─── COLLECTED MATERIAL ───

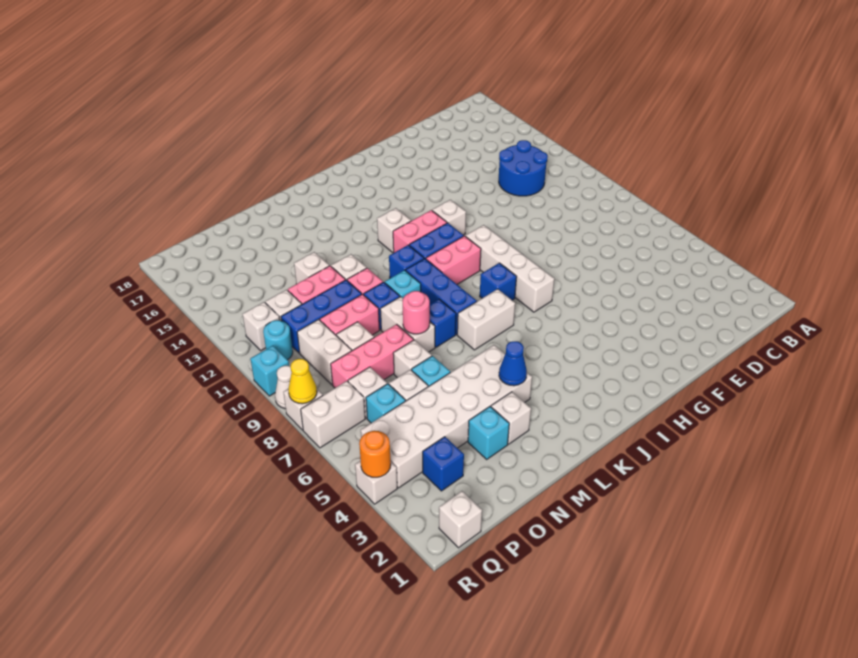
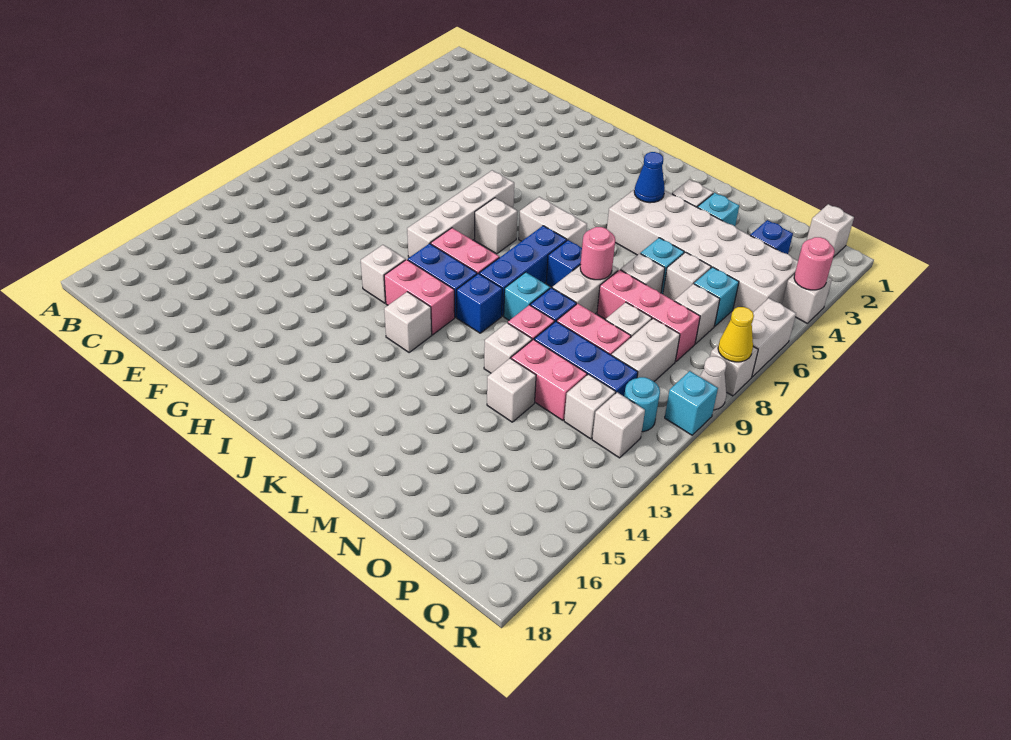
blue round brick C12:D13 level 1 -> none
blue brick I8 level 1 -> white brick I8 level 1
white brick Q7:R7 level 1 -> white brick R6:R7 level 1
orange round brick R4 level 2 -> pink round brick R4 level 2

───

TASK REQUIREMENTS: Output exactly the lines between the one containing "blue brick I8" and the final line above, both inclusive.

EXERCISE OUTPUT:
blue brick I8 level 1 -> white brick I8 level 1
white brick Q7:R7 level 1 -> white brick R6:R7 level 1
orange round brick R4 level 2 -> pink round brick R4 level 2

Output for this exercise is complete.